Work to be completed> Would you please transcribe, exactly as written, the lines of the entries below starting at the one that holds "black glasses [87,607,163,674]" and ending at the one that holds "turquoise bucket [602,484,655,551]", both included?

Records shown>
====
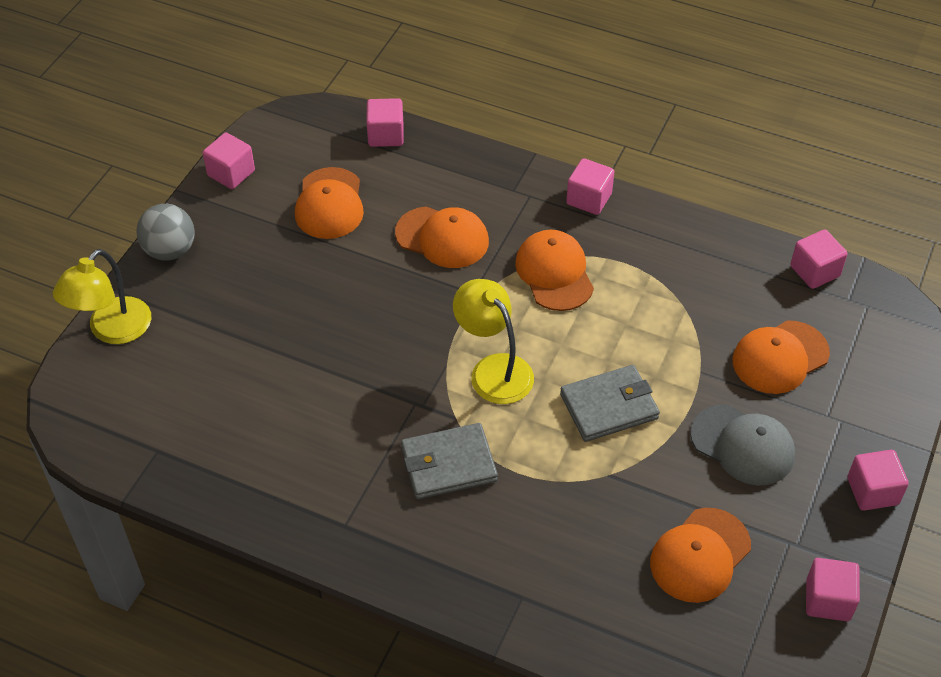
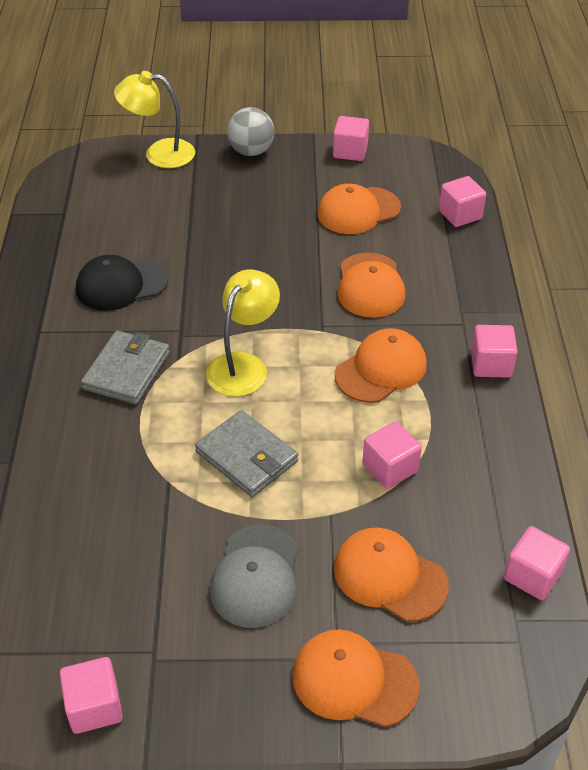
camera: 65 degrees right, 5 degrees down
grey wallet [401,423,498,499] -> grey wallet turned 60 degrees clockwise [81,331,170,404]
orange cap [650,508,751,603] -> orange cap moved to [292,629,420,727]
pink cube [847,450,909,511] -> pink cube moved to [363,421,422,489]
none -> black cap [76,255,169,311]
====
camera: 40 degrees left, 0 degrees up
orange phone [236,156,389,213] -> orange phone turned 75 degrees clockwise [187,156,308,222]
====
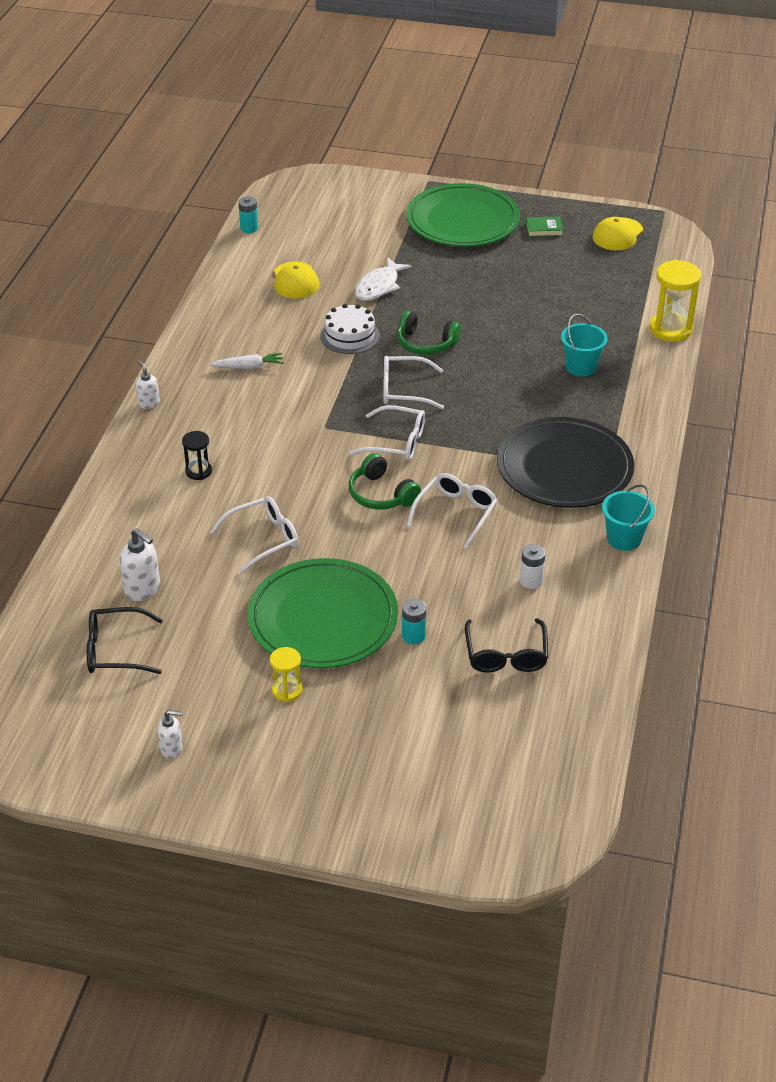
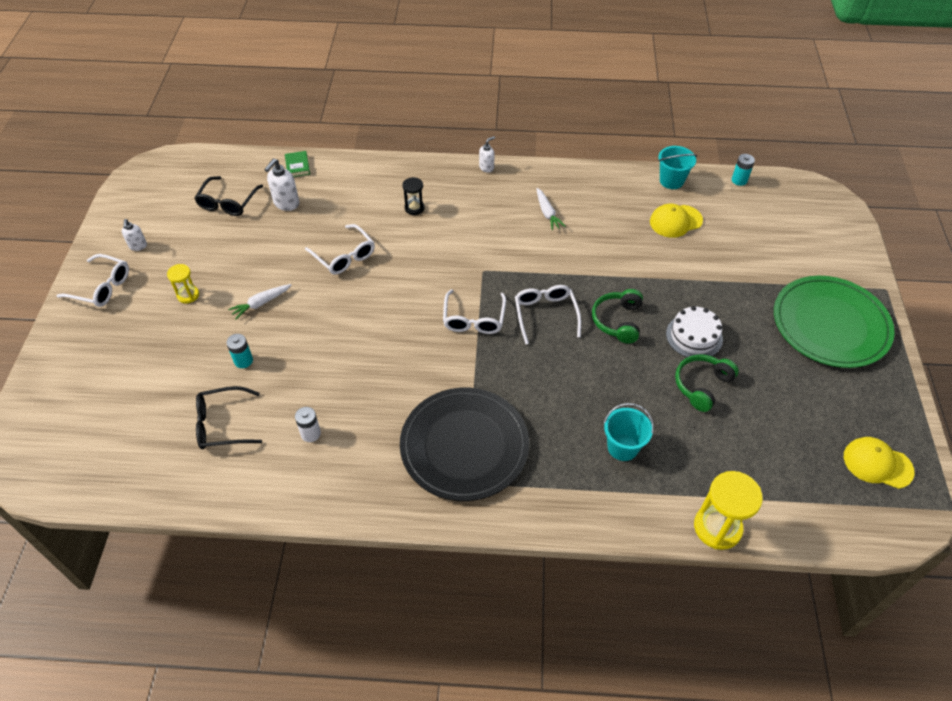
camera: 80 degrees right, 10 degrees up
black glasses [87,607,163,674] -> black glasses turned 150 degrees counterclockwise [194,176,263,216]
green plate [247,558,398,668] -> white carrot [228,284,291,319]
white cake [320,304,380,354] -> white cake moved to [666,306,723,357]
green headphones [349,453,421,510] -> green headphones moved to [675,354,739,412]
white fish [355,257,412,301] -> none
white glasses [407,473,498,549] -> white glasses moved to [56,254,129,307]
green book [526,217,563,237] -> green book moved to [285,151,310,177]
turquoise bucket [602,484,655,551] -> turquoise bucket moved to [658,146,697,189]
====
Task solution>
black glasses [87,607,163,674] -> black glasses turned 150 degrees counterclockwise [194,176,263,216]
green plate [247,558,398,668] -> white carrot [228,284,291,319]
white cake [320,304,380,354] -> white cake moved to [666,306,723,357]
green headphones [349,453,421,510] -> green headphones moved to [675,354,739,412]
white fish [355,257,412,301] -> none
white glasses [407,473,498,549] -> white glasses moved to [56,254,129,307]
green book [526,217,563,237] -> green book moved to [285,151,310,177]
turquoise bucket [602,484,655,551] -> turquoise bucket moved to [658,146,697,189]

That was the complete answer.